• **HOW TO COMPLETE THIS TASK**
In the data below, find the line with "pink screwdriver: 5 -> 4" and the line with "yellow lemon: 0 -> 2", then restate both and every line between them exactly, minus the pictures.

• **INPUT**
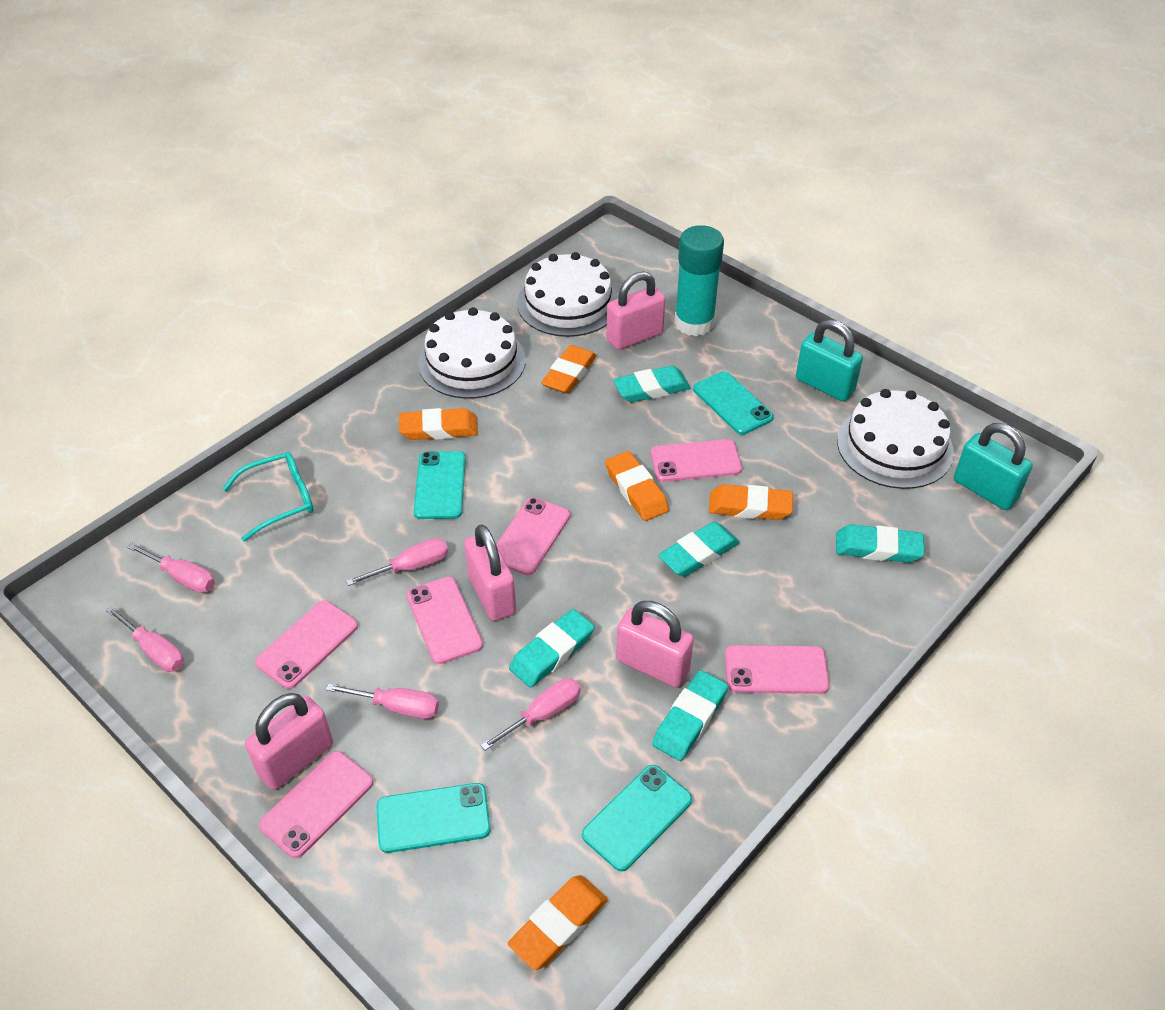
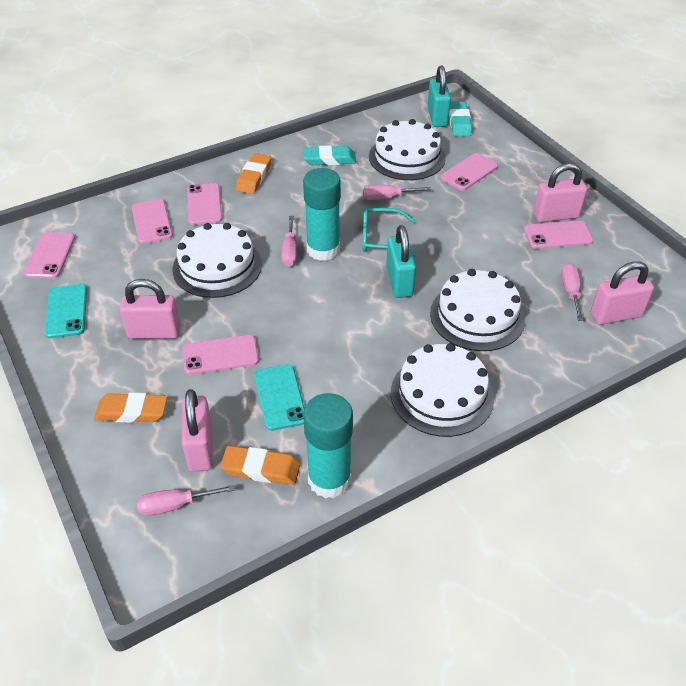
orange eraser: 5 -> 3
pink screwdriver: 5 -> 4
turquoise eraser: 5 -> 2
turquoise glue stick: 1 -> 2
turquoise phone: 4 -> 2
white cake: 3 -> 4

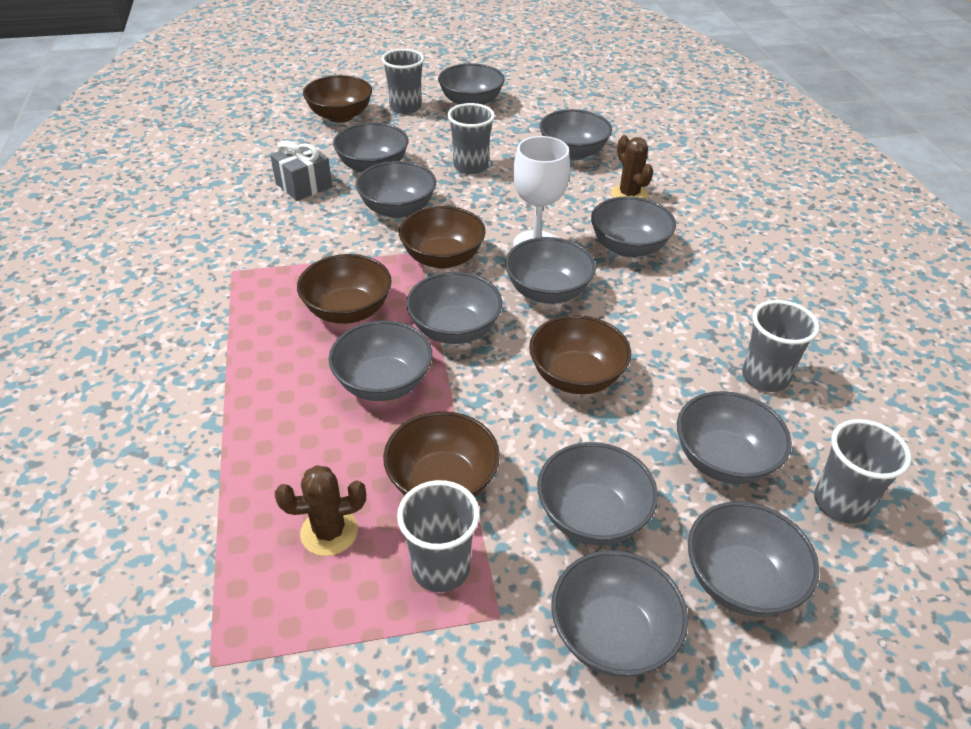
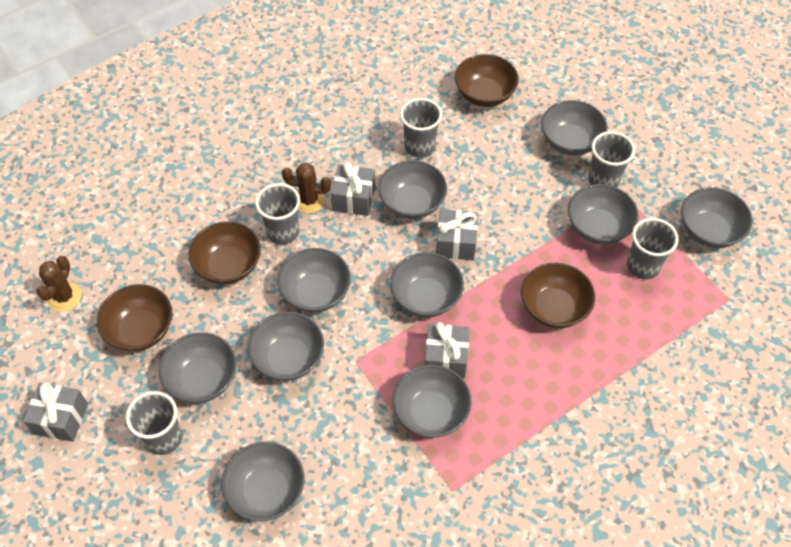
brown bowl: 5 -> 4
grey bowl: 12 -> 10
grey gift: 1 -> 4
white goblet: 1 -> 0

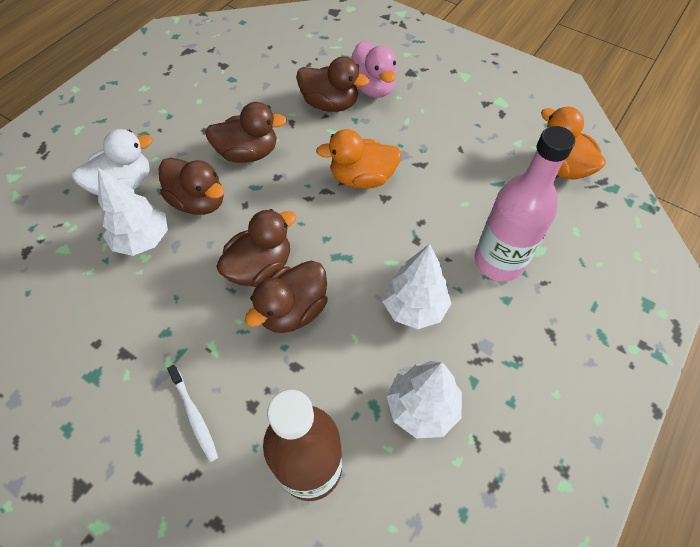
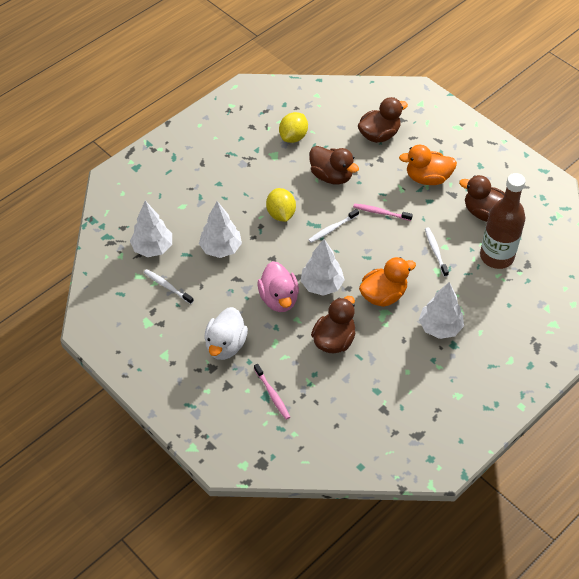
brown duck: 5 -> 4
pink bottle: 1 -> 0
pink toothbrush: 0 -> 2
white toothbrush: 1 -> 3
white tree: 3 -> 4
yellow lemon: 0 -> 2

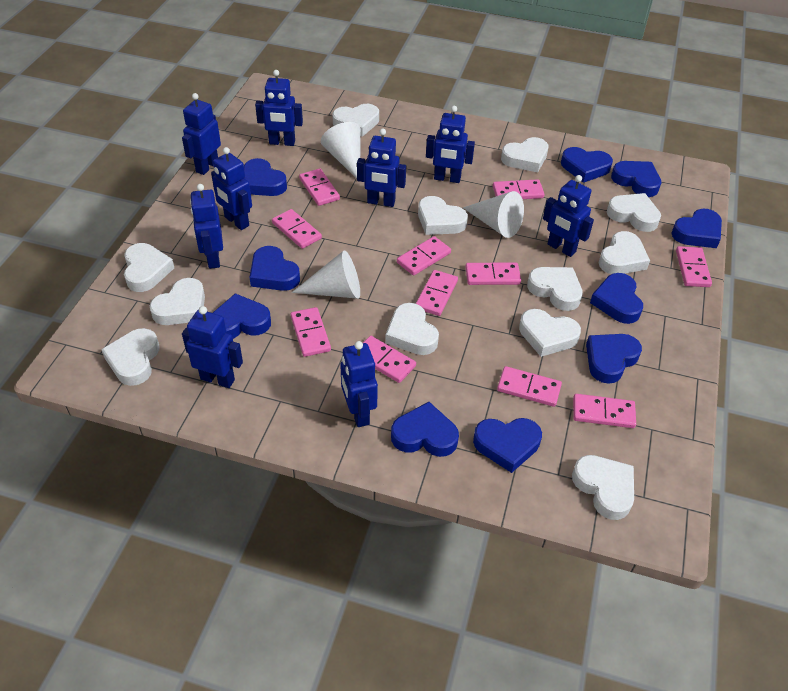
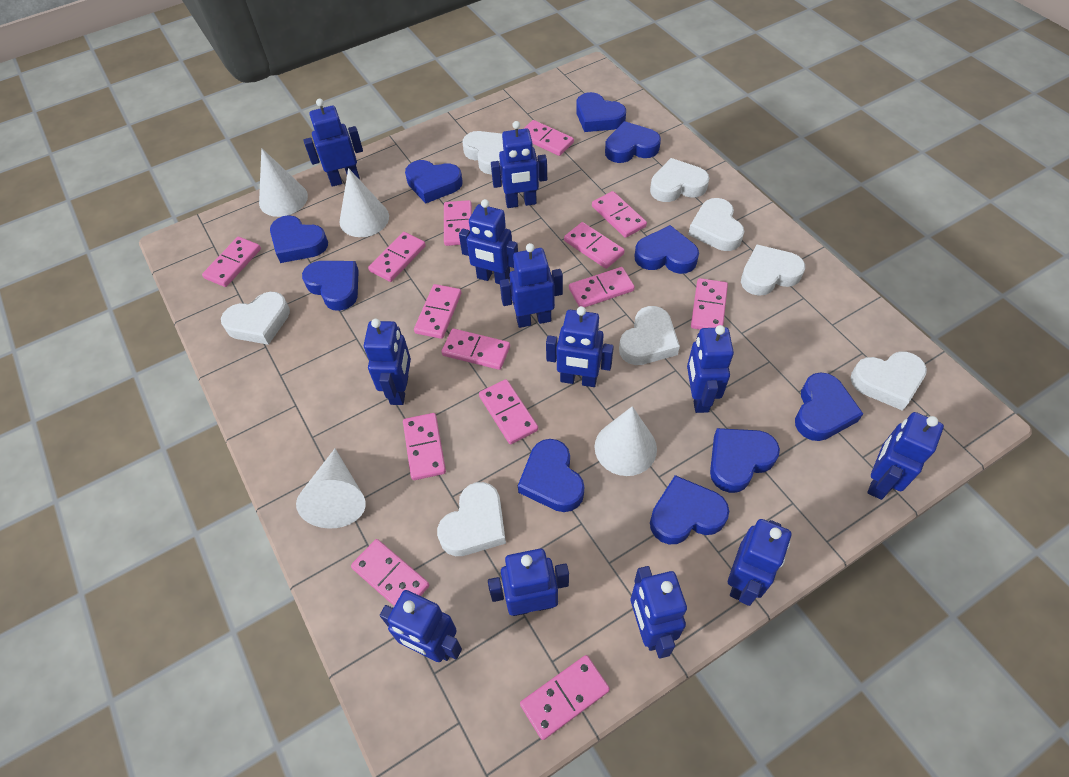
blue robot: 9 -> 12
pink domino: 11 -> 14
white cone: 3 -> 4
white heart: 12 -> 8

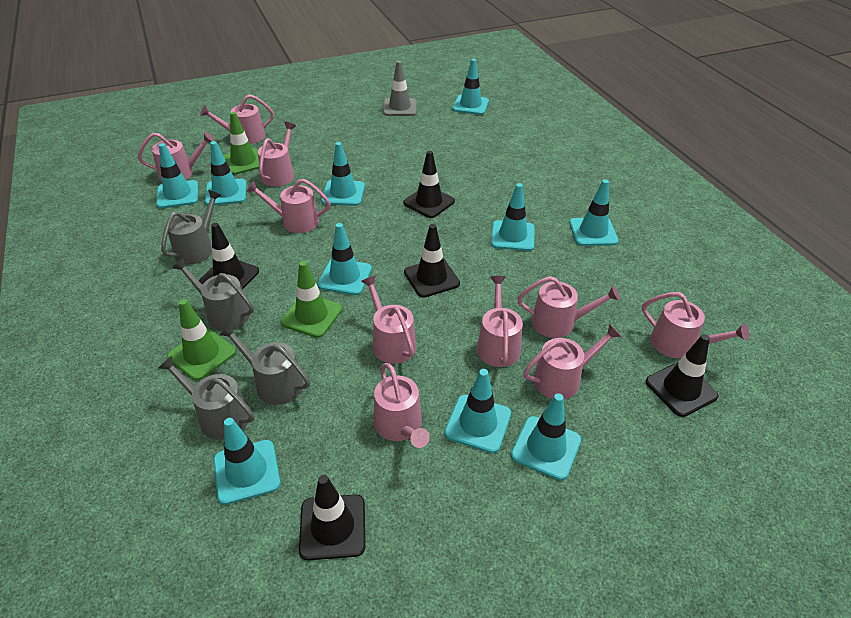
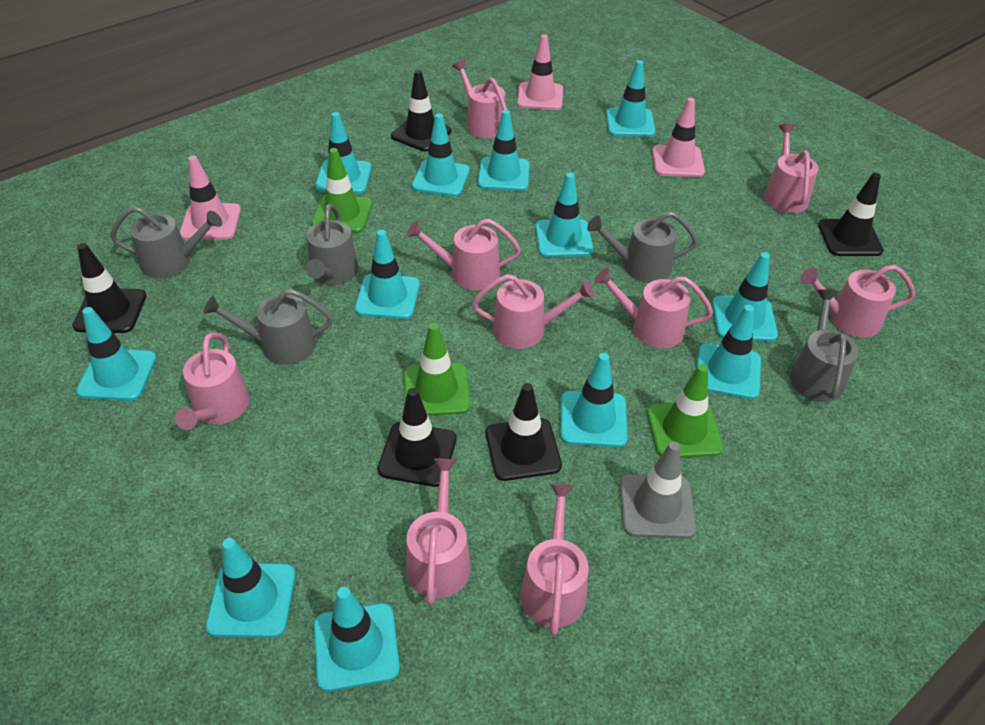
grey watering can: 4 -> 5
pink traffic cone: 0 -> 3
pink watering can: 10 -> 9
turquoise traffic cone: 10 -> 12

• **THE ANSWER**
pink screwdriver: 5 -> 4
turquoise eraser: 5 -> 2
turquoise glue stick: 1 -> 2
turquoise phone: 4 -> 2
white cake: 3 -> 4

brown bowl: 5 -> 4
grey bowl: 12 -> 10
grey gift: 1 -> 4
white goblet: 1 -> 0

brown duck: 5 -> 4
pink bottle: 1 -> 0
pink toothbrush: 0 -> 2
white toothbrush: 1 -> 3
white tree: 3 -> 4
yellow lemon: 0 -> 2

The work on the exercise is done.